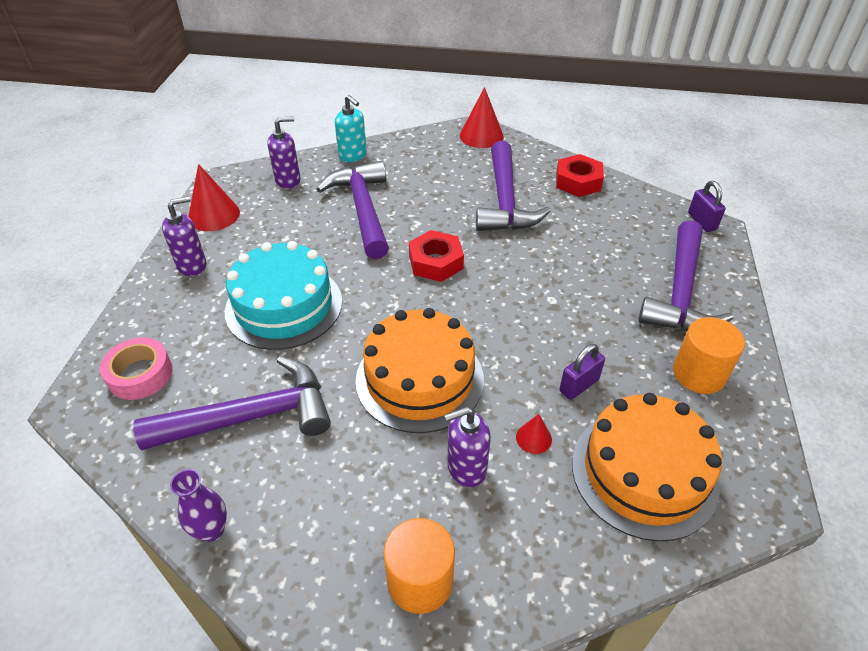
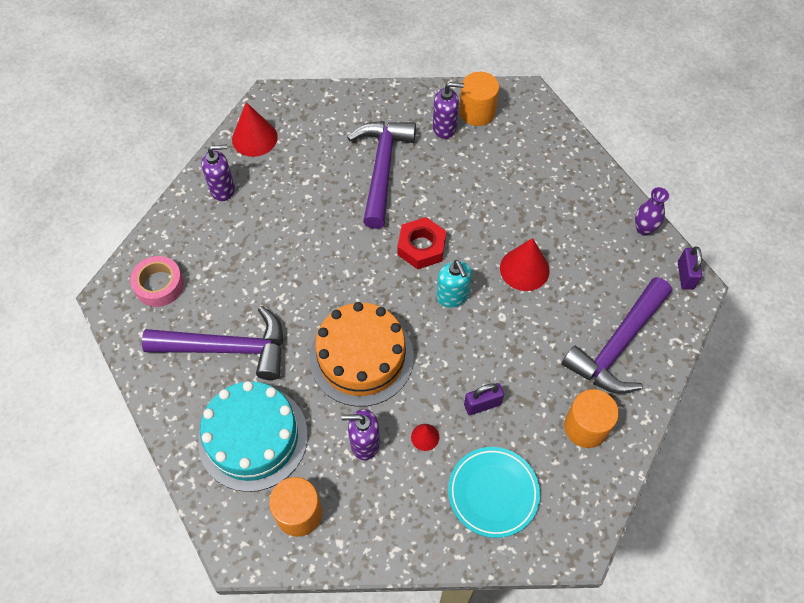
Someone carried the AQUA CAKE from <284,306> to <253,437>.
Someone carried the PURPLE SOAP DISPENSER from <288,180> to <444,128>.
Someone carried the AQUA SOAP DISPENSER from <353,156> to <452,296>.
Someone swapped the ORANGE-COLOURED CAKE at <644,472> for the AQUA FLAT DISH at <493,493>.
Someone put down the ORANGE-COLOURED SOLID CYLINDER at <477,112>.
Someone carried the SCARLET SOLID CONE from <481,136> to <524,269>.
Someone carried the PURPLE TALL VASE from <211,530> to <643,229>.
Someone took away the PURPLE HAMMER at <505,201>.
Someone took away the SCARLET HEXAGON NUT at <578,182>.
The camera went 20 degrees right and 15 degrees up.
────────────────────
▶ _Exercise description_
The "Someone carried the PURPLE TALL" line through the last line above: set these down exactly and add nothing else.

▶ _Solution_
Someone carried the PURPLE TALL VASE from <211,530> to <643,229>.
Someone took away the PURPLE HAMMER at <505,201>.
Someone took away the SCARLET HEXAGON NUT at <578,182>.
The camera went 20 degrees right and 15 degrees up.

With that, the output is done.